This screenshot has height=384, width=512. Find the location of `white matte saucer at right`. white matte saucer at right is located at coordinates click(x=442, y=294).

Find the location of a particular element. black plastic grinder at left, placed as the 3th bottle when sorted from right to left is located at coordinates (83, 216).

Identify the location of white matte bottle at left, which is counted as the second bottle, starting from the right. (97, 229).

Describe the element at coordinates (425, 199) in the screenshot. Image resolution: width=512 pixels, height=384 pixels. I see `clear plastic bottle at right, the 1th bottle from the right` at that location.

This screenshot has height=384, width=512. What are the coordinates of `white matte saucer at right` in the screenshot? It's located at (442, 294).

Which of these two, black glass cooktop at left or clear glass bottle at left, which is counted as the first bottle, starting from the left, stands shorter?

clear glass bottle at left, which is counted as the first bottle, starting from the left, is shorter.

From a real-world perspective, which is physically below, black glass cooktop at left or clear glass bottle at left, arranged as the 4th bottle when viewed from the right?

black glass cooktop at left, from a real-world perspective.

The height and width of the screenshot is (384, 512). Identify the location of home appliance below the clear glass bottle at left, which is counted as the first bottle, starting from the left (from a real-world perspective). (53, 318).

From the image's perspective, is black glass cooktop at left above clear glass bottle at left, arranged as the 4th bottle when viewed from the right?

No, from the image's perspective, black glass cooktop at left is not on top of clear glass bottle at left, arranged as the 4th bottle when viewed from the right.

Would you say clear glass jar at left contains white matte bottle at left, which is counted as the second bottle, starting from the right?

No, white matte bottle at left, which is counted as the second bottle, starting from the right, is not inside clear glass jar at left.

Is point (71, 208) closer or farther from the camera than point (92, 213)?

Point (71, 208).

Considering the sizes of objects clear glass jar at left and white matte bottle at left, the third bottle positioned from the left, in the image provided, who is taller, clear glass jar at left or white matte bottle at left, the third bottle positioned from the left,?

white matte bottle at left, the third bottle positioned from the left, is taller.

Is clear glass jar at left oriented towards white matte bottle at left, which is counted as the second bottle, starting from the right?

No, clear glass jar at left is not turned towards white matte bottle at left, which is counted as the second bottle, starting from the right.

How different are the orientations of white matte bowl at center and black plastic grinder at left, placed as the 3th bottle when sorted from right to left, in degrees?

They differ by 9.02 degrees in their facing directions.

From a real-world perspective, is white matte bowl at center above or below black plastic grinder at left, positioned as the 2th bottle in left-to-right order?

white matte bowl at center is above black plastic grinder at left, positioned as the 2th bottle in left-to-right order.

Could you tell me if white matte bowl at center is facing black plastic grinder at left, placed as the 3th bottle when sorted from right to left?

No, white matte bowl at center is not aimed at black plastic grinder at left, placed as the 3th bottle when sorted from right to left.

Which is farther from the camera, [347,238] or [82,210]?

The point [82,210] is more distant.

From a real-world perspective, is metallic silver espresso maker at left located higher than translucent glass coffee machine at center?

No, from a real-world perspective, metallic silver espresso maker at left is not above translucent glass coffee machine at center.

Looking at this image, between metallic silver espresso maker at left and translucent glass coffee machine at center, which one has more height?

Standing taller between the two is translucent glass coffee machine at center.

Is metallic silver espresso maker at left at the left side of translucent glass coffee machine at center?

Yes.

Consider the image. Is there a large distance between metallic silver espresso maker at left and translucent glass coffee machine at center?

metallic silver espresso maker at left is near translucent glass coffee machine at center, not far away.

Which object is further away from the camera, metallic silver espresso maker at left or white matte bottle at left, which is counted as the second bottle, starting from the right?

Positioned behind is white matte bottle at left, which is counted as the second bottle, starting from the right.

· · · ·

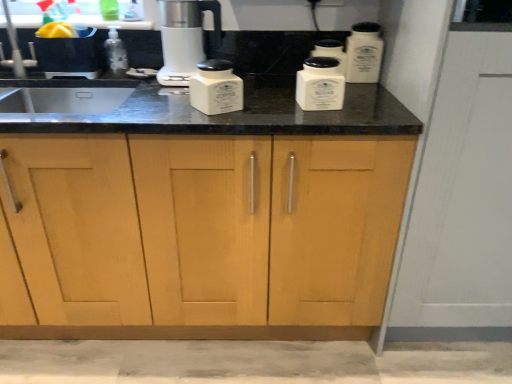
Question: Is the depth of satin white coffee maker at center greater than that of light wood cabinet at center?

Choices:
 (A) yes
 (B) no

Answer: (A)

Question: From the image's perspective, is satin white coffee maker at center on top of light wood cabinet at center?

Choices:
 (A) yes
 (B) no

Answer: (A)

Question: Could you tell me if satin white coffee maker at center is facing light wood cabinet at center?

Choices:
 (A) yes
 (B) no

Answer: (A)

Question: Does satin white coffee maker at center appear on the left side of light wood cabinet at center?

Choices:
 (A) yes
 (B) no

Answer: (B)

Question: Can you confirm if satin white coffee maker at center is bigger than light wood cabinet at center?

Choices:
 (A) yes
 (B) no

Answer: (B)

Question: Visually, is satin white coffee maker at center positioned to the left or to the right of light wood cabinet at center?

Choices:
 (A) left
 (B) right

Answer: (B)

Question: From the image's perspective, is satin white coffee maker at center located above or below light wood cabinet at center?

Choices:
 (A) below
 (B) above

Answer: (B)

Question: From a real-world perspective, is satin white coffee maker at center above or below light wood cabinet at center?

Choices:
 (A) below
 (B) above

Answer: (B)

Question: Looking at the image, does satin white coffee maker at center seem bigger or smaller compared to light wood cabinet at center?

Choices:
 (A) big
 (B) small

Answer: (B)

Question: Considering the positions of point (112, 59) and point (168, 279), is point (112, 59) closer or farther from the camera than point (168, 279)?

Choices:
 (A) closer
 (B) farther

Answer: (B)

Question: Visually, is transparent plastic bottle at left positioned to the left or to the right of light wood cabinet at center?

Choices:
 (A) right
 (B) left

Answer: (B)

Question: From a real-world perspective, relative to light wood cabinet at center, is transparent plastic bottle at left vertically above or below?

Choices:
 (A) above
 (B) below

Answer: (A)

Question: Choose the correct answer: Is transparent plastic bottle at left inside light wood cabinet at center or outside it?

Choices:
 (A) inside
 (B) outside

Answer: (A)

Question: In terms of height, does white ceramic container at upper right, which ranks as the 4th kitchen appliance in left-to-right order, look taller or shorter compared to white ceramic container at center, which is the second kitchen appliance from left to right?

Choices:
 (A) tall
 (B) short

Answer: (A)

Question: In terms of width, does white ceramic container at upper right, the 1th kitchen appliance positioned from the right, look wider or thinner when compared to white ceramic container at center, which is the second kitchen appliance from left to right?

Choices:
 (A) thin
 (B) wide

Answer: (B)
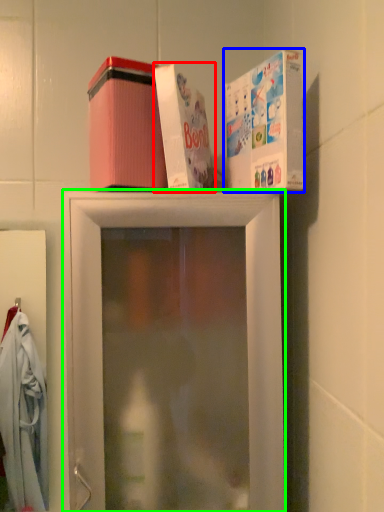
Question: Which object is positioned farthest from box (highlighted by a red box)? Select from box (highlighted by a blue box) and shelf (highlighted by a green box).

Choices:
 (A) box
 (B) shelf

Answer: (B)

· · · ·

EXERCISE PROMPT
Could you rewrite the part of the entries above that opens with the line containing "This screenshot has height=384, width=512. What" and closes with the line containing "left, is shorter." as a JSON list of strings, one string per line, with blank lines left out?

EXERCISE SOLUTION
[
  "This screenshot has height=384, width=512. What are the coordinates of `white matte saucer at right` in the screenshot? It's located at (442, 294).",
  "Which of these two, black glass cooktop at left or clear glass bottle at left, which is counted as the first bottle, starting from the left, stands shorter?",
  "clear glass bottle at left, which is counted as the first bottle, starting from the left, is shorter."
]